* **Work to be completed**: Retype each entry verbatim. Do not include the images.

(Records to process)

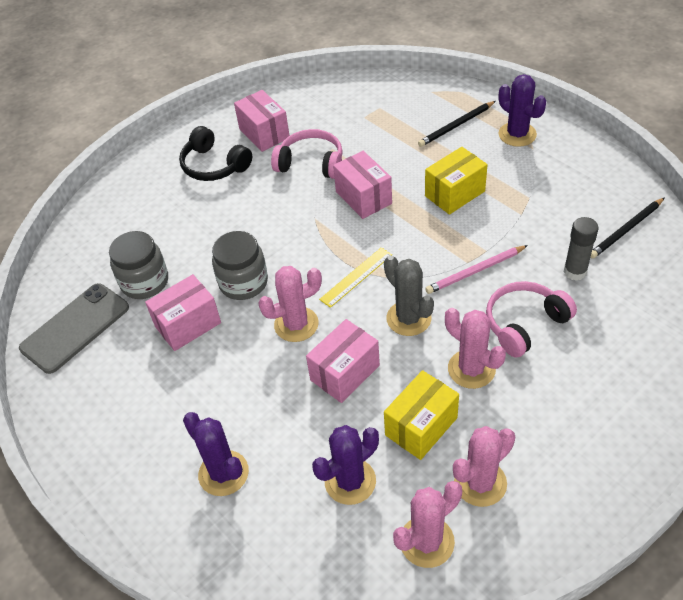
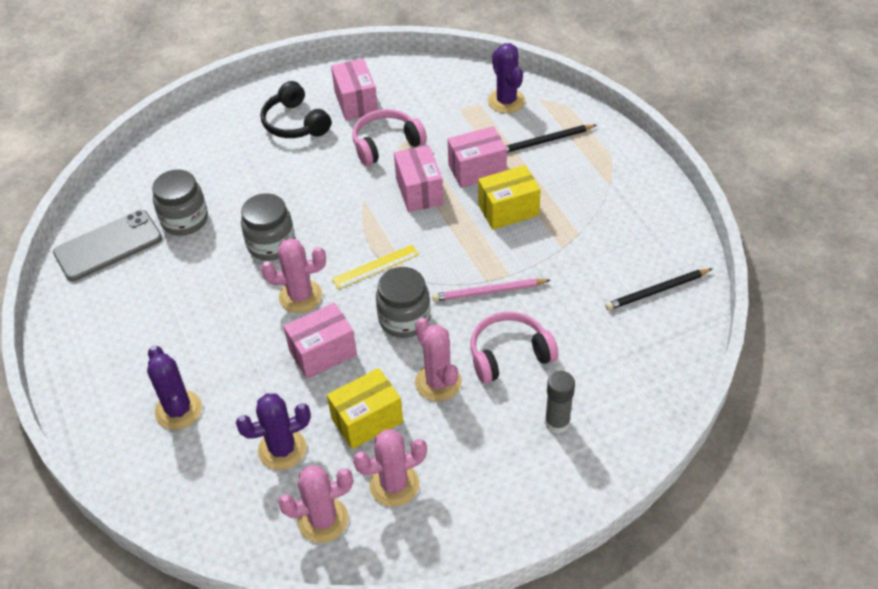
camera: 15 degrees right, 0 degrees up
(188, 325) = (205, 270): pink box -> pink box (477, 170)
(311, 163) = (386, 144): pink headphones -> pink headphones turned 60 degrees counterclockwise
(408, 318) = (404, 319): grey cactus -> grey jar
(517, 134) = (601, 165): purple cactus -> purple cactus (506, 101)
(575, 271) = (584, 318): grey glue stick -> grey glue stick (557, 423)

(End Records to process)

* **Result of the exercise**:
camera: 15 degrees right, 0 degrees up
(188, 325) = (205, 270): pink box -> pink box (477, 170)
(311, 163) = (386, 144): pink headphones -> pink headphones turned 60 degrees counterclockwise
(408, 318) = (404, 319): grey cactus -> grey jar
(517, 134) = (601, 165): purple cactus -> purple cactus (506, 101)
(575, 271) = (584, 318): grey glue stick -> grey glue stick (557, 423)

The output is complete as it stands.